**Task objective**: Every line below from the one with "orange semicircle: (44, 58)" through the one with "orange diamond: (190, 275)" is to be repeated exactly, with no picture among them.

START Data under study

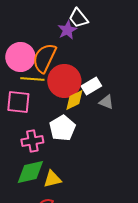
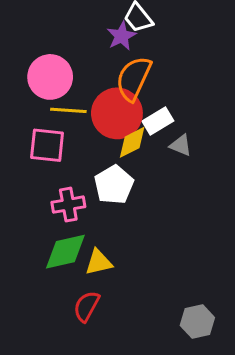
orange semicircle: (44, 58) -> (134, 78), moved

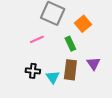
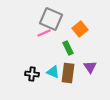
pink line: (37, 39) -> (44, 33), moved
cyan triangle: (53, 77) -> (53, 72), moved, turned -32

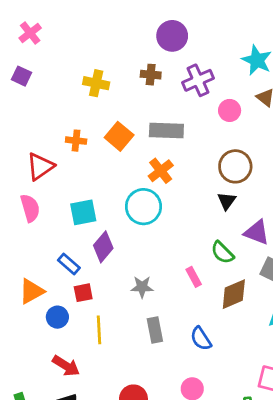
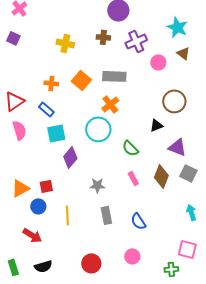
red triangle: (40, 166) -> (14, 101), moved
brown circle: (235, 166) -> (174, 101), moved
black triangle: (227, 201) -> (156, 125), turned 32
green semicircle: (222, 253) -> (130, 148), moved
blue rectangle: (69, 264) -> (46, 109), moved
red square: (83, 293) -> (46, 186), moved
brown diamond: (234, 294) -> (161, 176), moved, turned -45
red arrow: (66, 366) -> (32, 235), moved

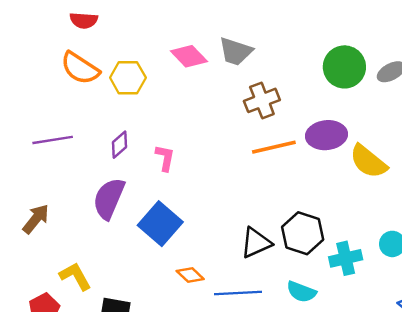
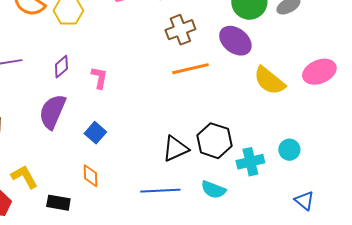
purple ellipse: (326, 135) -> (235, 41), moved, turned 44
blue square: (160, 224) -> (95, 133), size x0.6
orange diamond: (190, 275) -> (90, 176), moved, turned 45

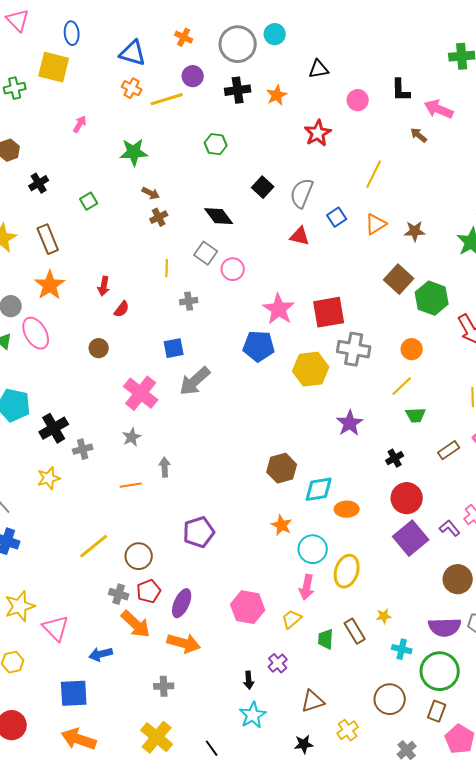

END Data under study
START Data under study

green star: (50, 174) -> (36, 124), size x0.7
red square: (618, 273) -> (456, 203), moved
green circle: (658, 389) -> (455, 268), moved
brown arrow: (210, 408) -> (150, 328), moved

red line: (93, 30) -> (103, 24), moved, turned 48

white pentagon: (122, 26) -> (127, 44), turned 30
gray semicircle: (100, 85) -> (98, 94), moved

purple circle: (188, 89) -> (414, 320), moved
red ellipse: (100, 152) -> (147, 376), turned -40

END Data under study

**Expected answer**:
orange semicircle: (44, 58) -> (134, 78), moved

pink line: (37, 39) -> (44, 33), moved
cyan triangle: (53, 77) -> (53, 72), moved, turned -32

red triangle: (40, 166) -> (14, 101), moved
brown circle: (235, 166) -> (174, 101), moved
black triangle: (227, 201) -> (156, 125), turned 32
green semicircle: (222, 253) -> (130, 148), moved
blue rectangle: (69, 264) -> (46, 109), moved
red square: (83, 293) -> (46, 186), moved
brown diamond: (234, 294) -> (161, 176), moved, turned -45
red arrow: (66, 366) -> (32, 235), moved

purple ellipse: (326, 135) -> (235, 41), moved, turned 44
blue square: (160, 224) -> (95, 133), size x0.6
orange diamond: (190, 275) -> (90, 176), moved, turned 45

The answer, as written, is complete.